WHAT THE TASK REQUIRES: Begin with the line in which "orange trapezoid: (164, 66)" appears and end with the final line of the entries. Retype each one exactly and add nothing.

GIVEN INFORMATION:
----
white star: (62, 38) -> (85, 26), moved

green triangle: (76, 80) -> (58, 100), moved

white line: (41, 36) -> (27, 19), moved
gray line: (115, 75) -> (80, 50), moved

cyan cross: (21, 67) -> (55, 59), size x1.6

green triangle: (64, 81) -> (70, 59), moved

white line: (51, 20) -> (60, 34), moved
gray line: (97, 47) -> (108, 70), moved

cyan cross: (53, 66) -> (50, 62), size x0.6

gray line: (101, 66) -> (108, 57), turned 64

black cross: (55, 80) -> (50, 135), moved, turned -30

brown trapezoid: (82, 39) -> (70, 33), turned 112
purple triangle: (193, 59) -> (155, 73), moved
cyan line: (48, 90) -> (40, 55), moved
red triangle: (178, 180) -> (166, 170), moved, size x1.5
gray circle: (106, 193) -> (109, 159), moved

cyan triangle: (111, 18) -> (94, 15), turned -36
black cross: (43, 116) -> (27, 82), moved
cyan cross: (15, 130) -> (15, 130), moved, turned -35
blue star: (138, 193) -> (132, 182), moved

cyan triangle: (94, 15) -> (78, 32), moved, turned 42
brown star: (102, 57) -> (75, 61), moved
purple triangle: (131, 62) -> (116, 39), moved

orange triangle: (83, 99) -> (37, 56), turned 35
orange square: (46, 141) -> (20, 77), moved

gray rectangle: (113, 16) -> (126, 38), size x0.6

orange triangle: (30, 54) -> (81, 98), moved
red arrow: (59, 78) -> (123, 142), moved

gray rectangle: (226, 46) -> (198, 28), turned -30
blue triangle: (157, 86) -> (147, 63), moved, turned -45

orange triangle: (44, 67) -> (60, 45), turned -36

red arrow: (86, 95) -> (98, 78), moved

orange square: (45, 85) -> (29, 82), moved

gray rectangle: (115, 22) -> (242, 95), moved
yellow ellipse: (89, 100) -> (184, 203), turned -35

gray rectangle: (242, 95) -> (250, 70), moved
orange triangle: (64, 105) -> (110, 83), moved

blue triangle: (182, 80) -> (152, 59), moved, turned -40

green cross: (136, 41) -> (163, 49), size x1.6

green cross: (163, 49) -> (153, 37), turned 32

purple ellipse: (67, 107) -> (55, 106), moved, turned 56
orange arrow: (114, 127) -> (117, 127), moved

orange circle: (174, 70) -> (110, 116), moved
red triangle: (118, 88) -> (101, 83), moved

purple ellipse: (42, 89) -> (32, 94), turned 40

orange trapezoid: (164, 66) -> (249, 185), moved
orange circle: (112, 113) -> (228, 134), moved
----
EXERCISE RESULT:
orange trapezoid: (164, 66) -> (249, 185), moved
orange circle: (112, 113) -> (228, 134), moved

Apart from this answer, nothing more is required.